GIVEN RECORDS: Begin

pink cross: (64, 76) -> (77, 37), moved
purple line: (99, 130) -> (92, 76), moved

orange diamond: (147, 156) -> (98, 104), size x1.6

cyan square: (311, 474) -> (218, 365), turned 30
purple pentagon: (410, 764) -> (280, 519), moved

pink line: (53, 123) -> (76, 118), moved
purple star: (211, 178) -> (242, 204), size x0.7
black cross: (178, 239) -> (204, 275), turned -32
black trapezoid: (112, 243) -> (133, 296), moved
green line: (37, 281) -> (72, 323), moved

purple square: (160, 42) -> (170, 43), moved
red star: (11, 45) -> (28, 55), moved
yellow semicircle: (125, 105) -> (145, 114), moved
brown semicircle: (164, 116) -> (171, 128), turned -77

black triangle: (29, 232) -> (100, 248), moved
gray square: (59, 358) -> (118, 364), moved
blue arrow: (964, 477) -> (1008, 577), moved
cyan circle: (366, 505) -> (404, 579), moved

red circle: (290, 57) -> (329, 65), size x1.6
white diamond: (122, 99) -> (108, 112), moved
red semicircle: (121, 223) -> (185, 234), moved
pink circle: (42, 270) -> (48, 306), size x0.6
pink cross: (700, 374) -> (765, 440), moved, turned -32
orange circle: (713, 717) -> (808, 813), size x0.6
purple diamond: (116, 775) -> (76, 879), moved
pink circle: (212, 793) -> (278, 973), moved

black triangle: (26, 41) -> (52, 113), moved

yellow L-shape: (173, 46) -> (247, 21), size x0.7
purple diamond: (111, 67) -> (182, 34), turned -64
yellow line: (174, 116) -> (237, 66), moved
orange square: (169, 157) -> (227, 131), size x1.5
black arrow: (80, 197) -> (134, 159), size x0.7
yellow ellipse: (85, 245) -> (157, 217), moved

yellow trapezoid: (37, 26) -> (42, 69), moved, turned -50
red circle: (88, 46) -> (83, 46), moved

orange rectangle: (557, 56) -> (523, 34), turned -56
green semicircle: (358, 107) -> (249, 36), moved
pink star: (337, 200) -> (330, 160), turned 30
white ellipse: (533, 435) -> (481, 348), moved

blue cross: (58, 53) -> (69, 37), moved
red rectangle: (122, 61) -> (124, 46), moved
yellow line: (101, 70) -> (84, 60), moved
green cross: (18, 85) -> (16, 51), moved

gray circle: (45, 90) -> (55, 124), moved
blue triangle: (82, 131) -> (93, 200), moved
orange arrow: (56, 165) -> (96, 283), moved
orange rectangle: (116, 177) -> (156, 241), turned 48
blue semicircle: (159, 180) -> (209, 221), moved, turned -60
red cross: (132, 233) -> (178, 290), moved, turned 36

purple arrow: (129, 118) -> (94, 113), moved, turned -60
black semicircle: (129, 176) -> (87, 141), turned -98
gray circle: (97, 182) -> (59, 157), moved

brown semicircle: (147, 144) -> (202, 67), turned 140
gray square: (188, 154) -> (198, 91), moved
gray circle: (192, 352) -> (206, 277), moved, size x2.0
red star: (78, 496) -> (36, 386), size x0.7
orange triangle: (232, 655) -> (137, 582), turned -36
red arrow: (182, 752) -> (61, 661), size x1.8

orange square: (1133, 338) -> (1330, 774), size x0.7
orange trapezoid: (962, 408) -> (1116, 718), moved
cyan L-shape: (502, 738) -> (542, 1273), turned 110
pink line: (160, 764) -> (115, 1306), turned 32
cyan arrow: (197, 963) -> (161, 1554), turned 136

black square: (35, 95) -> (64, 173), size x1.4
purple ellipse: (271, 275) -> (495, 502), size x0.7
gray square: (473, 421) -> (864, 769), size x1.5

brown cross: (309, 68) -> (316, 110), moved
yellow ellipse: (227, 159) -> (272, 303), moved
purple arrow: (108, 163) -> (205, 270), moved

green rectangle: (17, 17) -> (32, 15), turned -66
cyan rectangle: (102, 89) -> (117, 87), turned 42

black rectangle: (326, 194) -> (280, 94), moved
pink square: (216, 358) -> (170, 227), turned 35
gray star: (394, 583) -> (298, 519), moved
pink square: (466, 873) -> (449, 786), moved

GIVEN RECORDS: End

• [AIM OF THE TASK]: Could you write out, exactly as they stand, only the lines above that begin at the line with "orange circle: (713, 717)" and stop after the line with "green rectangle: (17, 17)"?

• [REPLY]:
orange circle: (713, 717) -> (808, 813), size x0.6
purple diamond: (116, 775) -> (76, 879), moved
pink circle: (212, 793) -> (278, 973), moved

black triangle: (26, 41) -> (52, 113), moved

yellow L-shape: (173, 46) -> (247, 21), size x0.7
purple diamond: (111, 67) -> (182, 34), turned -64
yellow line: (174, 116) -> (237, 66), moved
orange square: (169, 157) -> (227, 131), size x1.5
black arrow: (80, 197) -> (134, 159), size x0.7
yellow ellipse: (85, 245) -> (157, 217), moved

yellow trapezoid: (37, 26) -> (42, 69), moved, turned -50
red circle: (88, 46) -> (83, 46), moved

orange rectangle: (557, 56) -> (523, 34), turned -56
green semicircle: (358, 107) -> (249, 36), moved
pink star: (337, 200) -> (330, 160), turned 30
white ellipse: (533, 435) -> (481, 348), moved

blue cross: (58, 53) -> (69, 37), moved
red rectangle: (122, 61) -> (124, 46), moved
yellow line: (101, 70) -> (84, 60), moved
green cross: (18, 85) -> (16, 51), moved

gray circle: (45, 90) -> (55, 124), moved
blue triangle: (82, 131) -> (93, 200), moved
orange arrow: (56, 165) -> (96, 283), moved
orange rectangle: (116, 177) -> (156, 241), turned 48
blue semicircle: (159, 180) -> (209, 221), moved, turned -60
red cross: (132, 233) -> (178, 290), moved, turned 36

purple arrow: (129, 118) -> (94, 113), moved, turned -60
black semicircle: (129, 176) -> (87, 141), turned -98
gray circle: (97, 182) -> (59, 157), moved

brown semicircle: (147, 144) -> (202, 67), turned 140
gray square: (188, 154) -> (198, 91), moved
gray circle: (192, 352) -> (206, 277), moved, size x2.0
red star: (78, 496) -> (36, 386), size x0.7
orange triangle: (232, 655) -> (137, 582), turned -36
red arrow: (182, 752) -> (61, 661), size x1.8

orange square: (1133, 338) -> (1330, 774), size x0.7
orange trapezoid: (962, 408) -> (1116, 718), moved
cyan L-shape: (502, 738) -> (542, 1273), turned 110
pink line: (160, 764) -> (115, 1306), turned 32
cyan arrow: (197, 963) -> (161, 1554), turned 136

black square: (35, 95) -> (64, 173), size x1.4
purple ellipse: (271, 275) -> (495, 502), size x0.7
gray square: (473, 421) -> (864, 769), size x1.5

brown cross: (309, 68) -> (316, 110), moved
yellow ellipse: (227, 159) -> (272, 303), moved
purple arrow: (108, 163) -> (205, 270), moved

green rectangle: (17, 17) -> (32, 15), turned -66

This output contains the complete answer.